**** DATA IN THIS EXERCISE
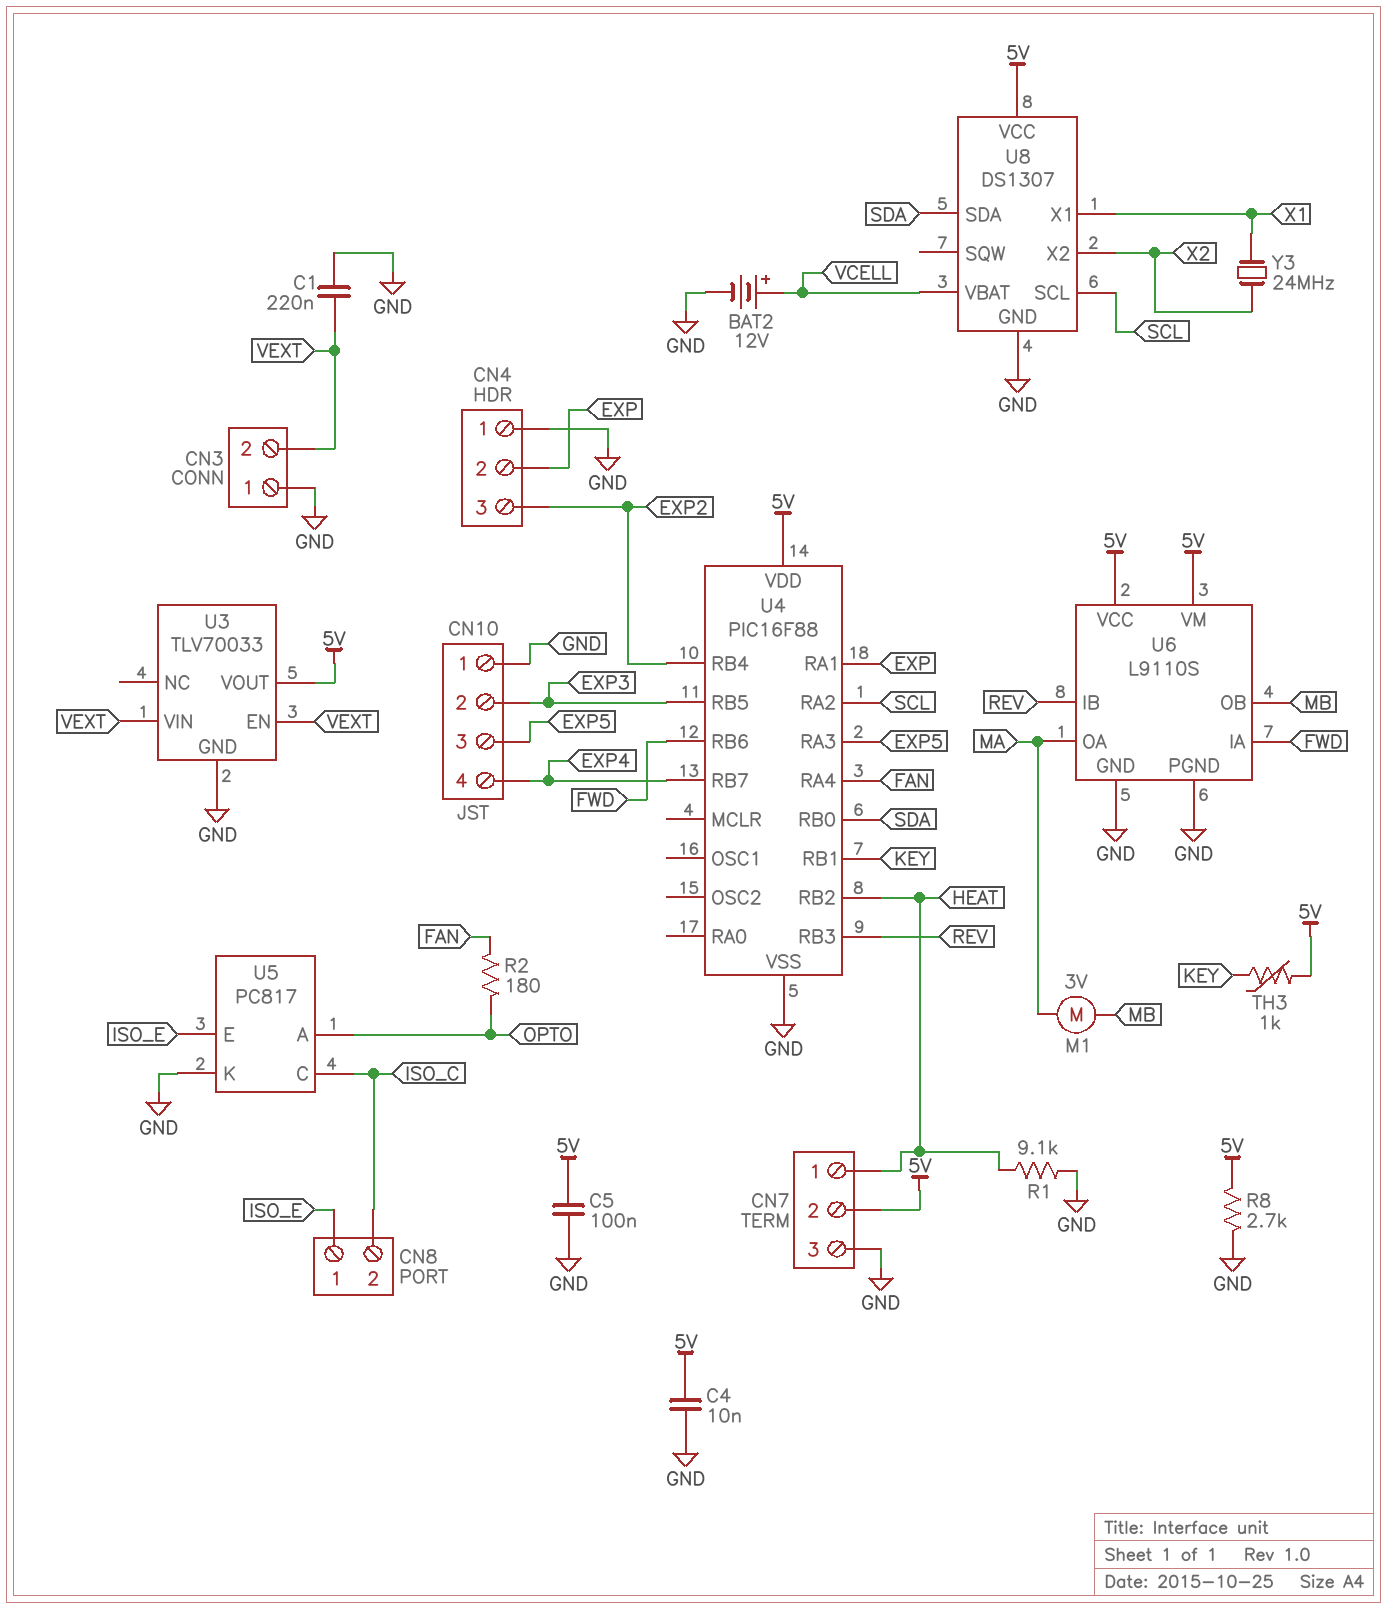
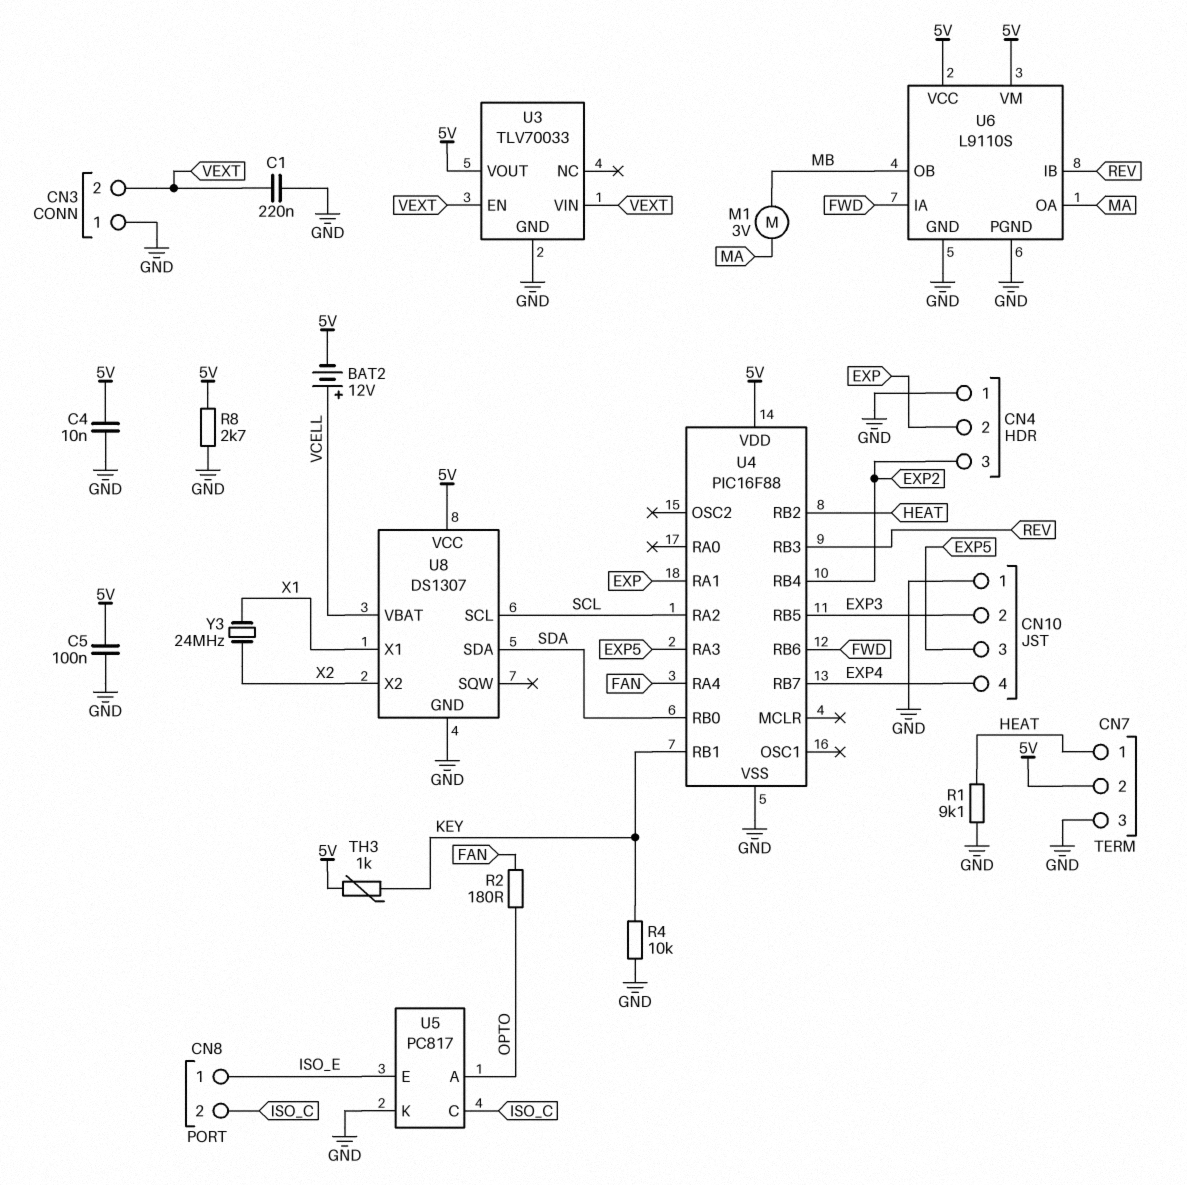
BAT2: 12V (plus VCELL, minus GND) -> 12V (plus VCELL, minus 5V)
R4: none -> 10k (GND, KEY)

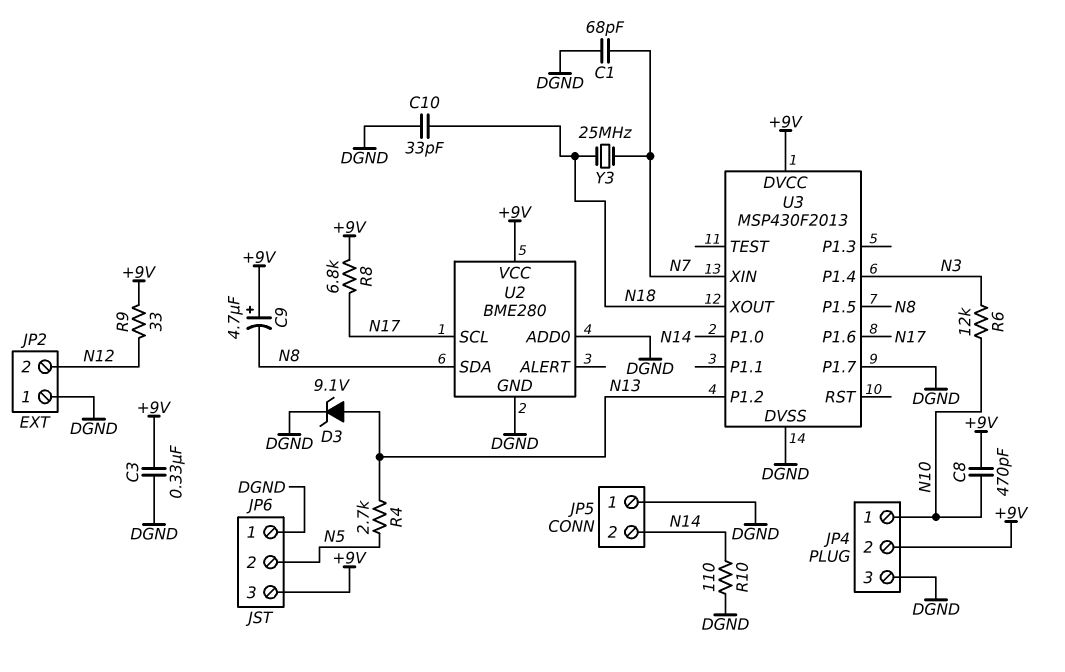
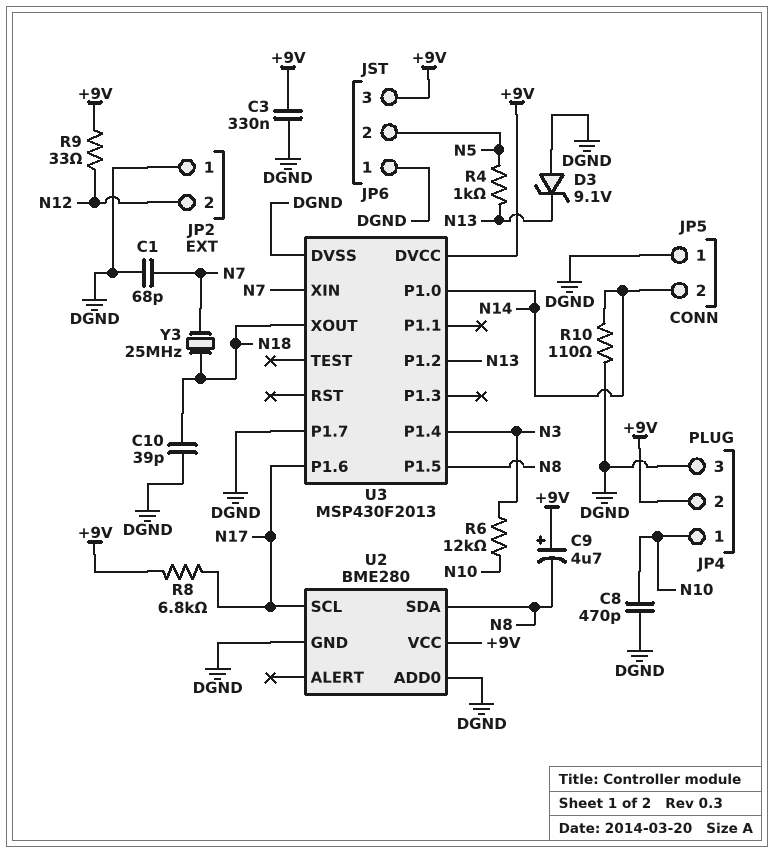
C8: 470pF (+9V, N10) -> 470pF (DGND, N10)
C10: 33pF (DGND, N18) -> 39pF (DGND, N18)
D3: zener 9.1V (A N13, K DGND) -> zener 9.1V (A DGND, K N13)
R4: 2.7k (N5, N13) -> 1k (N5, N13)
********
● **ASSIGNMENT**:
When you transcribe these entries, keep every word exact and drop the pictures.

● **TASK RESULT**:
BAT2: 12V (plus VCELL, minus GND) -> 12V (plus VCELL, minus 5V)
R4: none -> 10k (GND, KEY)

C8: 470pF (+9V, N10) -> 470pF (DGND, N10)
C10: 33pF (DGND, N18) -> 39pF (DGND, N18)
D3: zener 9.1V (A N13, K DGND) -> zener 9.1V (A DGND, K N13)
R4: 2.7k (N5, N13) -> 1k (N5, N13)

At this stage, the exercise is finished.